• Work instructions: In your copy of the entries, please include no pictures and return every word exactly.

┌─ Data under study

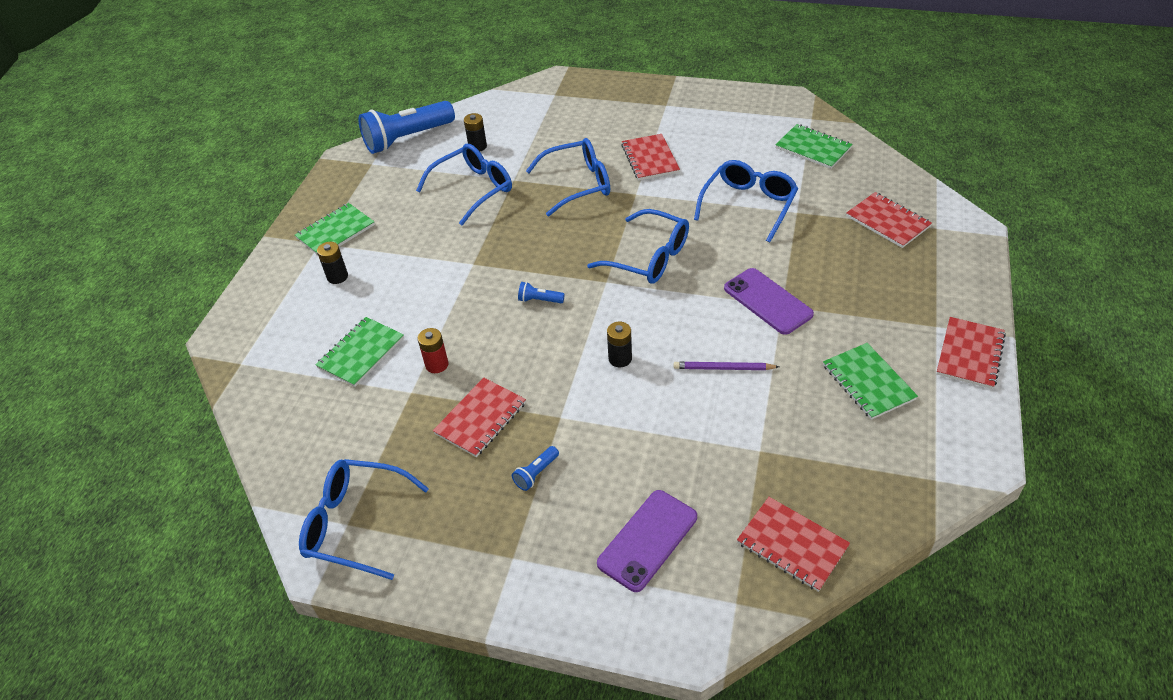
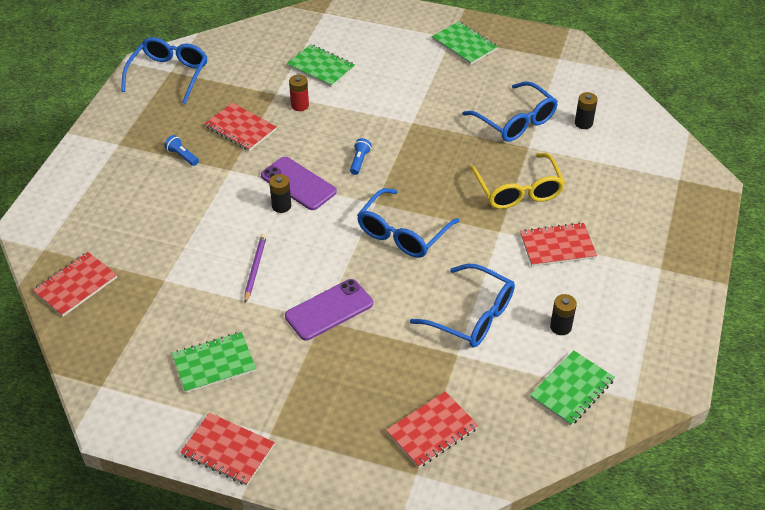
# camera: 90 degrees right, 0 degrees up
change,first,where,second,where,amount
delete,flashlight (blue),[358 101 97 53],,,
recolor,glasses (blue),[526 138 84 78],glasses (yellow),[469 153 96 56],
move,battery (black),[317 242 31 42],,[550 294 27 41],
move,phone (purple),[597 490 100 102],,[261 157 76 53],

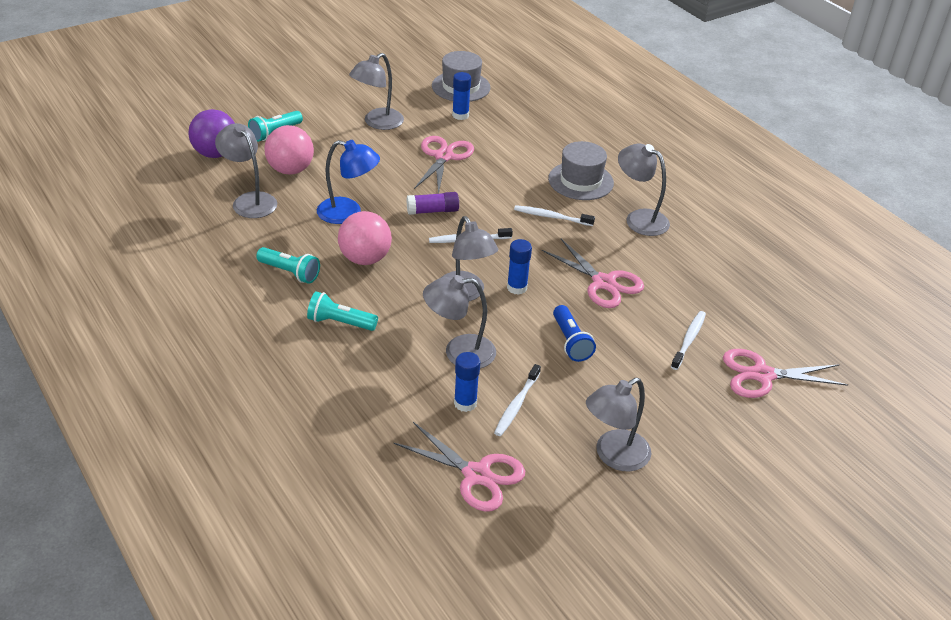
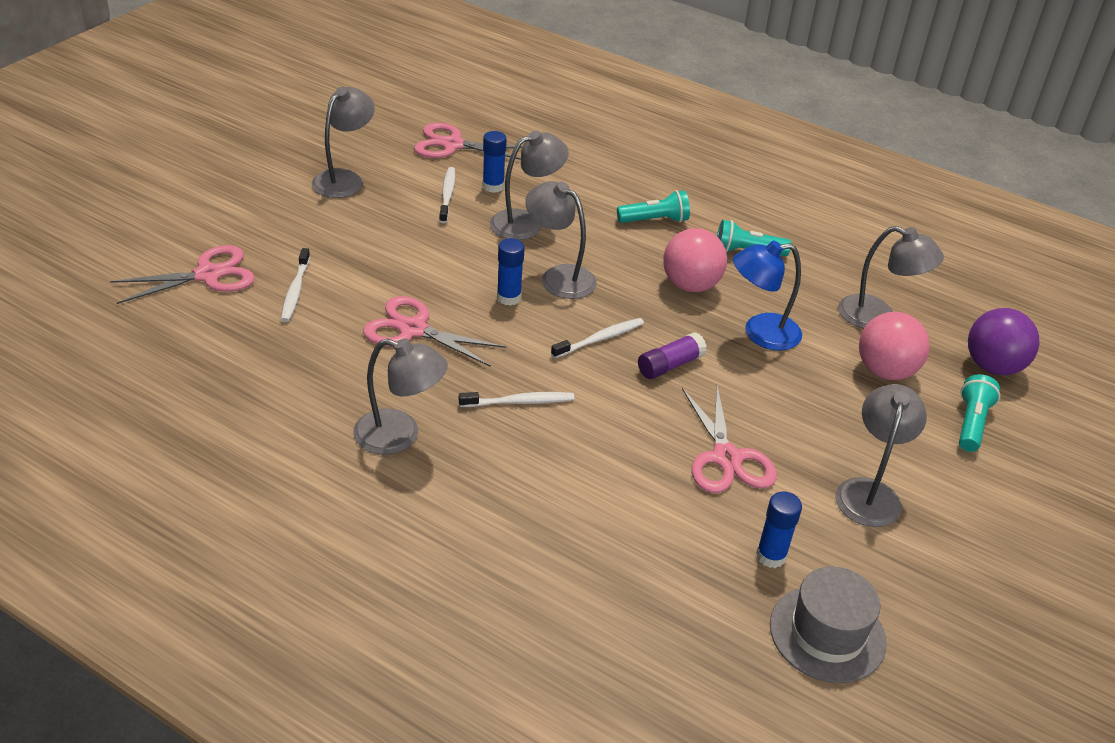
# camera: 155 degrees right, 0 degrees up
change,first,where,second,where,amount
delete,hat (grey),[548 141 66 59],,,
delete,flashlight (blue),[553 305 43 57],,,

└─

• Completed task:
# camera: 90 degrees right, 0 degrees up
change,first,where,second,where,amount
delete,flashlight (blue),[358 101 97 53],,,
recolor,glasses (blue),[526 138 84 78],glasses (yellow),[469 153 96 56],
move,battery (black),[317 242 31 42],,[550 294 27 41],
move,phone (purple),[597 490 100 102],,[261 157 76 53],

# camera: 155 degrees right, 0 degrees up
change,first,where,second,where,amount
delete,hat (grey),[548 141 66 59],,,
delete,flashlight (blue),[553 305 43 57],,,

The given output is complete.